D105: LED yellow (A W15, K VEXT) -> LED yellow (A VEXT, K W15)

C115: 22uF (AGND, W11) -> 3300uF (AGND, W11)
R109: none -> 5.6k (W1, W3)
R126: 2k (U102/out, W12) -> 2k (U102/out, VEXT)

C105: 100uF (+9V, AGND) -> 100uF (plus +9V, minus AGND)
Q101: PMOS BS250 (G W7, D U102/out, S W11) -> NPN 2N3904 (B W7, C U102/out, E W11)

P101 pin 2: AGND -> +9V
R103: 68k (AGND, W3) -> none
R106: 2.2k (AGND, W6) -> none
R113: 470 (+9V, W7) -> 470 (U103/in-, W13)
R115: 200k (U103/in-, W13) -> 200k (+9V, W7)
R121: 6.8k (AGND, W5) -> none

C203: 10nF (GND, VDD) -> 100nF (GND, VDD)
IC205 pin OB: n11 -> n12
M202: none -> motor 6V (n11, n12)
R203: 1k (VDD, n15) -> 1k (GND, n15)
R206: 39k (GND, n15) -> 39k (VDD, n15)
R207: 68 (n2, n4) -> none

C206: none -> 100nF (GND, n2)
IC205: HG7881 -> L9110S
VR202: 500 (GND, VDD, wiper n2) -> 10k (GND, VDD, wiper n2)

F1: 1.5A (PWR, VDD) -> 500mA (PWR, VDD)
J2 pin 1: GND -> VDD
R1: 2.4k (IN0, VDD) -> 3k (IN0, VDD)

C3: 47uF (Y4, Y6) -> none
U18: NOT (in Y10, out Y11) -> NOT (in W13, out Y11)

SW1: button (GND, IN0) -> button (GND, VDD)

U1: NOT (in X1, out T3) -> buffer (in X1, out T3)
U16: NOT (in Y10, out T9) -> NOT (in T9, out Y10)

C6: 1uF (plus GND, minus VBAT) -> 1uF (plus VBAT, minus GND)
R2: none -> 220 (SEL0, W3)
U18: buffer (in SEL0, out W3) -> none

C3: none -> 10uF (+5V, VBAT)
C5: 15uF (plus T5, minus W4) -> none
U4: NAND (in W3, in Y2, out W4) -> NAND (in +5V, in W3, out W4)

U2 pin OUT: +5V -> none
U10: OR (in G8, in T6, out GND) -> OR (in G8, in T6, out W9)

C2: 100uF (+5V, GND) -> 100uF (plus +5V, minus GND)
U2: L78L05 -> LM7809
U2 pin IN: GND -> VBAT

+===+

Assignment.
Set down only the lines above that fall between the line holding "R126: 2k (U102/out, W12)" and the line holding "R113: 470 (+9V, W7) -> 470 (U103/in-, W13)", inclusive, keeping each exact.

Answer space.
R126: 2k (U102/out, W12) -> 2k (U102/out, VEXT)

C105: 100uF (+9V, AGND) -> 100uF (plus +9V, minus AGND)
Q101: PMOS BS250 (G W7, D U102/out, S W11) -> NPN 2N3904 (B W7, C U102/out, E W11)

P101 pin 2: AGND -> +9V
R103: 68k (AGND, W3) -> none
R106: 2.2k (AGND, W6) -> none
R113: 470 (+9V, W7) -> 470 (U103/in-, W13)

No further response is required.